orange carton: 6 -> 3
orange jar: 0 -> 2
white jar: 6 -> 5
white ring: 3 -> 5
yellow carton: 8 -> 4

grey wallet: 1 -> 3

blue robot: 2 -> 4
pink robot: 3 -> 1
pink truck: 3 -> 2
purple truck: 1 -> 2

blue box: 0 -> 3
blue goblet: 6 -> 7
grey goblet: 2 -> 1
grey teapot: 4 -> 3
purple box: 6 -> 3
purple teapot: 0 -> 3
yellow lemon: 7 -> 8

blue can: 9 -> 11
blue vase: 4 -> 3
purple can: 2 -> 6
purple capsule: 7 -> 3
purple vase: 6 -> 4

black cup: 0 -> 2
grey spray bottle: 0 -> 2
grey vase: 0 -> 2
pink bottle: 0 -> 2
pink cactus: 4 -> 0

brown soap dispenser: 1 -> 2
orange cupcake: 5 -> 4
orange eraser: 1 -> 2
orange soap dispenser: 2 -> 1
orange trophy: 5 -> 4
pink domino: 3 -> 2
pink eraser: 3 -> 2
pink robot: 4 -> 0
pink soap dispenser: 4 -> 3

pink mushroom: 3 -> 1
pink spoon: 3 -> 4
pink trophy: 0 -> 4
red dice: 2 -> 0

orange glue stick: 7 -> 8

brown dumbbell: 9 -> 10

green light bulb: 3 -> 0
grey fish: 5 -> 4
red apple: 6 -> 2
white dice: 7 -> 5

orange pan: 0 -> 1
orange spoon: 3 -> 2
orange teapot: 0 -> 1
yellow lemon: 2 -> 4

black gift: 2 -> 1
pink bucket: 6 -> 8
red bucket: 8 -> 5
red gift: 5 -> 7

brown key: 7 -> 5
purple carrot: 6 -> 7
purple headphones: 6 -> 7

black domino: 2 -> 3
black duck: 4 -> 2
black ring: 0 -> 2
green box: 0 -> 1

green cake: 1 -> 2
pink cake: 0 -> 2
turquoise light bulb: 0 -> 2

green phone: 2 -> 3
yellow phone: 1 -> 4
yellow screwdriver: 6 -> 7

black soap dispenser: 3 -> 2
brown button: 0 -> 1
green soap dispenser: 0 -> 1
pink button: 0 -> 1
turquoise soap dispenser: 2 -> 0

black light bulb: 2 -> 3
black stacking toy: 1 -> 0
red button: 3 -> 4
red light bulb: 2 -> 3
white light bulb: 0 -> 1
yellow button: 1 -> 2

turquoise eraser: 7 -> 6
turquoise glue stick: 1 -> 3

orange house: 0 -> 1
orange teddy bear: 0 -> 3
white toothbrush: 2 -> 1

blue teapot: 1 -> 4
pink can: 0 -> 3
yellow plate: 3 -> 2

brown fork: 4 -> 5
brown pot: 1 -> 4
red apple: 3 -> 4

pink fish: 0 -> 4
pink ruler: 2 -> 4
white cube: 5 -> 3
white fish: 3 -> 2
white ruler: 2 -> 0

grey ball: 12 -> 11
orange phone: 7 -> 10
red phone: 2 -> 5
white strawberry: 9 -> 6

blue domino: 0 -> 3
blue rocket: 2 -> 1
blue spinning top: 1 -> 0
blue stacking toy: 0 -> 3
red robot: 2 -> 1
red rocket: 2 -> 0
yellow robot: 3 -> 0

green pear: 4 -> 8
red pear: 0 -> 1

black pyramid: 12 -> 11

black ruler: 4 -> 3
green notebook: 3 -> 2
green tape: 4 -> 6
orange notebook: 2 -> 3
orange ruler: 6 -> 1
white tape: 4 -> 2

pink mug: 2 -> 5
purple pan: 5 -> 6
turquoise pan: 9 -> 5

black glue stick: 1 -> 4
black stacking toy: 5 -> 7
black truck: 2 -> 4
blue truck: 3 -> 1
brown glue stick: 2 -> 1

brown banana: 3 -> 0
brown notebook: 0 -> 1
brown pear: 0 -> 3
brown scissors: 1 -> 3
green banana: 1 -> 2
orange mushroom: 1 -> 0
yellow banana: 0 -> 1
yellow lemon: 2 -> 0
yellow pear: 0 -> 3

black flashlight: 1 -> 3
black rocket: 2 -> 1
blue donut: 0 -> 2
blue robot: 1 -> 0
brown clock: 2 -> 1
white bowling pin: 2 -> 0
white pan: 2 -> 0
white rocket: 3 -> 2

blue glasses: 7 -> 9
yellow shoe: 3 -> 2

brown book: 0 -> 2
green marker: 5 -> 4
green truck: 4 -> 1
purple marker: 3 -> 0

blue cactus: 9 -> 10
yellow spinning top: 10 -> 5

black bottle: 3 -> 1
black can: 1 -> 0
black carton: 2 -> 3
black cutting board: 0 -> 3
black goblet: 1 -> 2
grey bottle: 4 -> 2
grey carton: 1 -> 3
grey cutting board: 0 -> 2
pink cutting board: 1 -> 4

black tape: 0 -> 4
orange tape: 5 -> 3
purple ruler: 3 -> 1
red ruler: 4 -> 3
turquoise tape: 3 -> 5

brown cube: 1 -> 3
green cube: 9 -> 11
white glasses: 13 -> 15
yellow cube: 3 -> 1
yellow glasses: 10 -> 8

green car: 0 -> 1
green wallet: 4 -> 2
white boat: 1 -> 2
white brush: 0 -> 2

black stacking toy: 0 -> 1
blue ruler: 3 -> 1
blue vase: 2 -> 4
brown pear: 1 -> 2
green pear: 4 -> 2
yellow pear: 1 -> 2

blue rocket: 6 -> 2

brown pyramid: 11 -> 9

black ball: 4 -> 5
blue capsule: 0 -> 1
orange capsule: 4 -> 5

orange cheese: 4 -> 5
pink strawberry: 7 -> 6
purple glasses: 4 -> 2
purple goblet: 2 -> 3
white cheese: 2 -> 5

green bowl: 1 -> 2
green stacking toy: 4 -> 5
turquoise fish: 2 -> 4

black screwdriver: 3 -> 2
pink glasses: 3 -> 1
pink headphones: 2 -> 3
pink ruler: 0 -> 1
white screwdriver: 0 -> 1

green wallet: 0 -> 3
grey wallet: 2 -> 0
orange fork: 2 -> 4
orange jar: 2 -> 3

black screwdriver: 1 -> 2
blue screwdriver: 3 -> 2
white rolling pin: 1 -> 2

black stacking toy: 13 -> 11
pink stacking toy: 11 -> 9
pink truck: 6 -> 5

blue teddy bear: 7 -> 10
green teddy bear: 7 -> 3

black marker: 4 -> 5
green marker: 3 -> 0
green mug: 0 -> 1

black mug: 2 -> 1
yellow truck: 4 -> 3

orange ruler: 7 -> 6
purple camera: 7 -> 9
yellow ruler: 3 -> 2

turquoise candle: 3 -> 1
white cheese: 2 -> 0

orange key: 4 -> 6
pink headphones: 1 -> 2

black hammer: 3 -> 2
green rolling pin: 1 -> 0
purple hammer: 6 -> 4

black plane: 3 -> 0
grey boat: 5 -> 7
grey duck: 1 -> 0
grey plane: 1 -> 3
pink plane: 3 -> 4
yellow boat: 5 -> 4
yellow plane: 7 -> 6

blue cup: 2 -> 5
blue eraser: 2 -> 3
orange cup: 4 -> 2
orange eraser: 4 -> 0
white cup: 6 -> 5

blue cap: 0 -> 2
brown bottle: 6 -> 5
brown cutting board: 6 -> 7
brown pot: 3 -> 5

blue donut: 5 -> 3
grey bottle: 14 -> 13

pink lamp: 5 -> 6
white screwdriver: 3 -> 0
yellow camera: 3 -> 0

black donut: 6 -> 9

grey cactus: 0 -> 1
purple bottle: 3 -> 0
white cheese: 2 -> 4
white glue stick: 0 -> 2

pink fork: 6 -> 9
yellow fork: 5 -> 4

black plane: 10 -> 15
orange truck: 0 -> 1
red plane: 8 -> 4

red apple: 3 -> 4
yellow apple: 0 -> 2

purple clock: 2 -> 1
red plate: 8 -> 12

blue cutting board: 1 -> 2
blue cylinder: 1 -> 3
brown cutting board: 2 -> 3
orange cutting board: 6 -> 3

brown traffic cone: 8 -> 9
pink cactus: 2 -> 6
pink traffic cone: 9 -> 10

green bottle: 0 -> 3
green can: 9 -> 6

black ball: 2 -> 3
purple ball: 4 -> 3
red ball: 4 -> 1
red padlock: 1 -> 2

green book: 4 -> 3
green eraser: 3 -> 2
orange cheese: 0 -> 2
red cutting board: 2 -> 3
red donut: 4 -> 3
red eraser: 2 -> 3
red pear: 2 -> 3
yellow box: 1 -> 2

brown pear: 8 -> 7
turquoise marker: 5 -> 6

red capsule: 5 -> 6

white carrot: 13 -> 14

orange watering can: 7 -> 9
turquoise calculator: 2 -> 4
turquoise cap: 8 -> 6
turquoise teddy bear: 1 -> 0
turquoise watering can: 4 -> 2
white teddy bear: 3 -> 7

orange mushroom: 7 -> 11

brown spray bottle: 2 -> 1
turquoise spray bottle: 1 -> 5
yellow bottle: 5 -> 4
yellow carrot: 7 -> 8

* * * * * * *

WHAT IS BEING ASKED -
Exactly as they appear, retype the lines from the start of the records through the line containing "pink cactus: 4 -> 0".

ANSWER BELOW -
orange carton: 6 -> 3
orange jar: 0 -> 2
white jar: 6 -> 5
white ring: 3 -> 5
yellow carton: 8 -> 4

grey wallet: 1 -> 3

blue robot: 2 -> 4
pink robot: 3 -> 1
pink truck: 3 -> 2
purple truck: 1 -> 2

blue box: 0 -> 3
blue goblet: 6 -> 7
grey goblet: 2 -> 1
grey teapot: 4 -> 3
purple box: 6 -> 3
purple teapot: 0 -> 3
yellow lemon: 7 -> 8

blue can: 9 -> 11
blue vase: 4 -> 3
purple can: 2 -> 6
purple capsule: 7 -> 3
purple vase: 6 -> 4

black cup: 0 -> 2
grey spray bottle: 0 -> 2
grey vase: 0 -> 2
pink bottle: 0 -> 2
pink cactus: 4 -> 0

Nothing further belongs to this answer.